Input records:

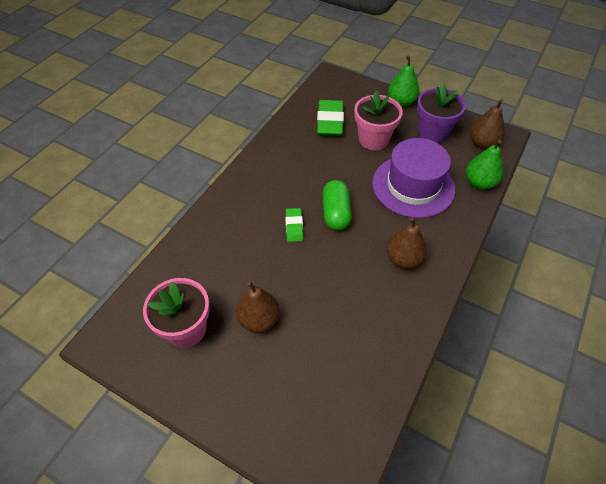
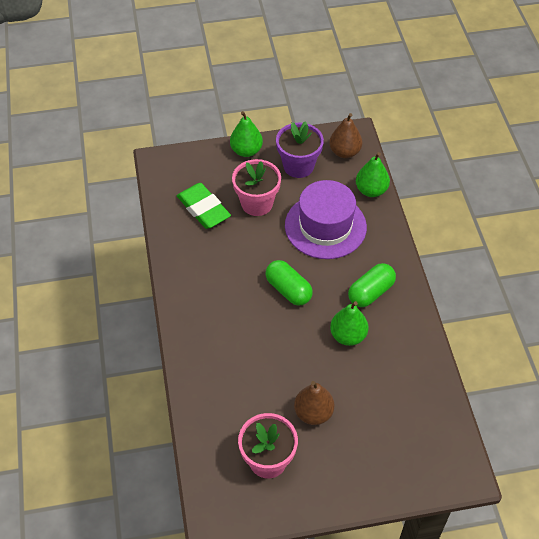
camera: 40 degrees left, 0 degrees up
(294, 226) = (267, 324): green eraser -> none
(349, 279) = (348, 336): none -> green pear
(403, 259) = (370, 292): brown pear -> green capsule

---

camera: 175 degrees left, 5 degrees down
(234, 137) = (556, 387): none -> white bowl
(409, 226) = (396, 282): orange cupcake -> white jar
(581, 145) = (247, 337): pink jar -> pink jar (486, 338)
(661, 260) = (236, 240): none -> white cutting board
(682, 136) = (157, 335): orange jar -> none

Task brief: In the entries above, the lines between the one holding "(409, 226) = (396, 282): orange" and the one holding "(682, 136) = (157, 335): orange jar -> none", inclusive, are to be printed exactly as written, and those alone.

Worked solution:
(409, 226) = (396, 282): orange cupcake -> white jar
(581, 145) = (247, 337): pink jar -> pink jar (486, 338)
(661, 260) = (236, 240): none -> white cutting board
(682, 136) = (157, 335): orange jar -> none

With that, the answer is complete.